▸ About this task:
Write out, word for word, the part of the listing below that opens with the line containing "green round brick" and closes with the line containing "yellow brick G4:G5", keeping both of those lines and adding no others.

▸ Entries shown:
● ● ● ● ●

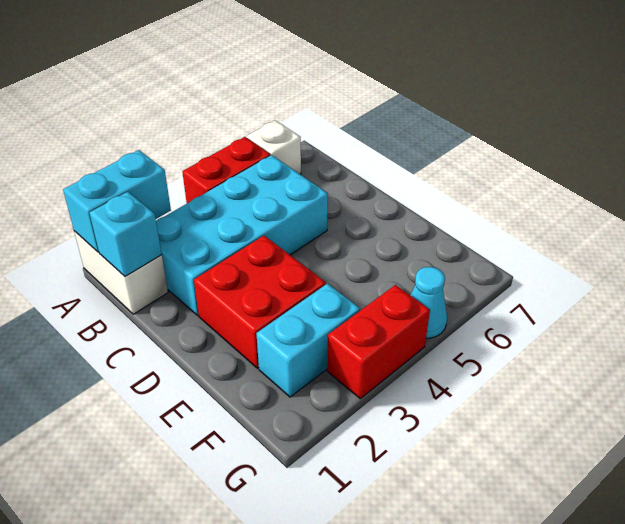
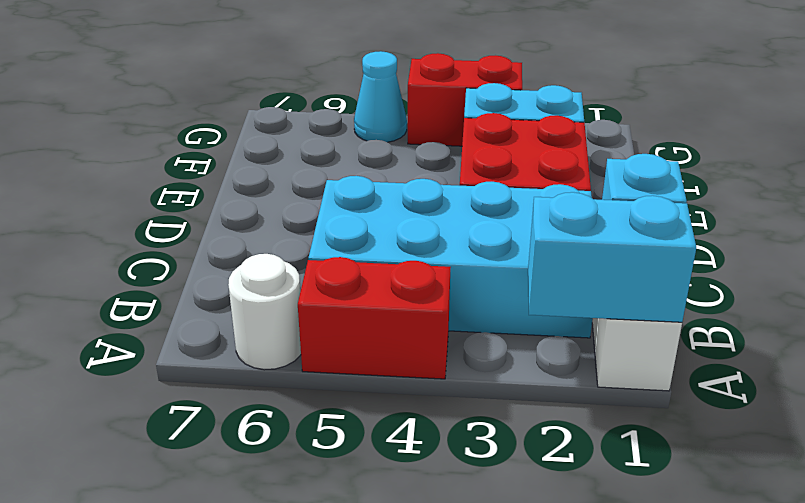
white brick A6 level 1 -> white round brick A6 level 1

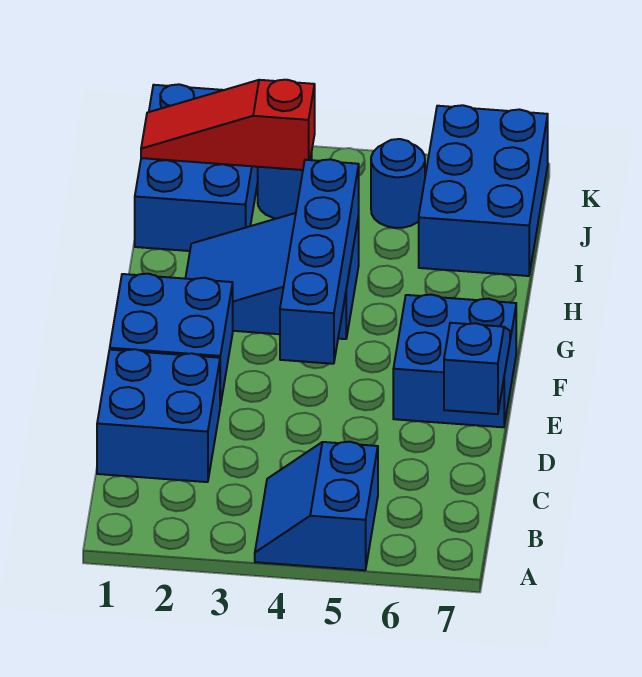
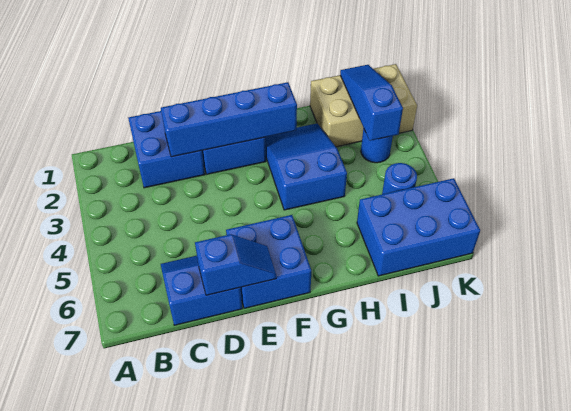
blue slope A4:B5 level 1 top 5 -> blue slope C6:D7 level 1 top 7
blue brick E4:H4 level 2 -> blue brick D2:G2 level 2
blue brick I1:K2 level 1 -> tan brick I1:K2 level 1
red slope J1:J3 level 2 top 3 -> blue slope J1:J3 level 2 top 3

● ● ● ● ●

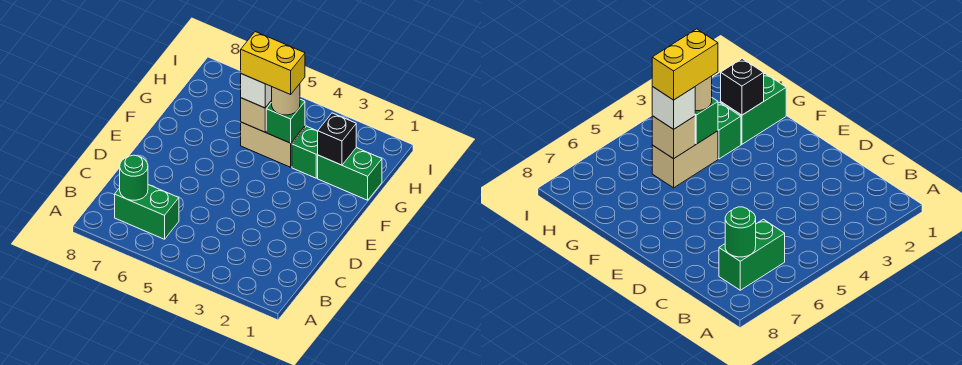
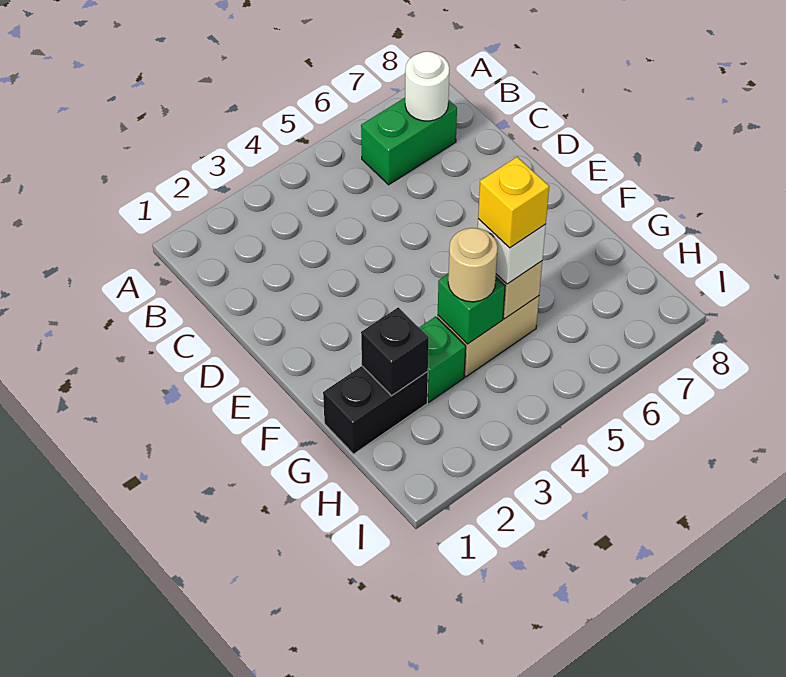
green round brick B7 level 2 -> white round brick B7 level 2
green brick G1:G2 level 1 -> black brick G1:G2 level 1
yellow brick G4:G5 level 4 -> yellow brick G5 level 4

● ● ● ● ●

▸ Solved exercise:
green round brick B7 level 2 -> white round brick B7 level 2
green brick G1:G2 level 1 -> black brick G1:G2 level 1
yellow brick G4:G5 level 4 -> yellow brick G5 level 4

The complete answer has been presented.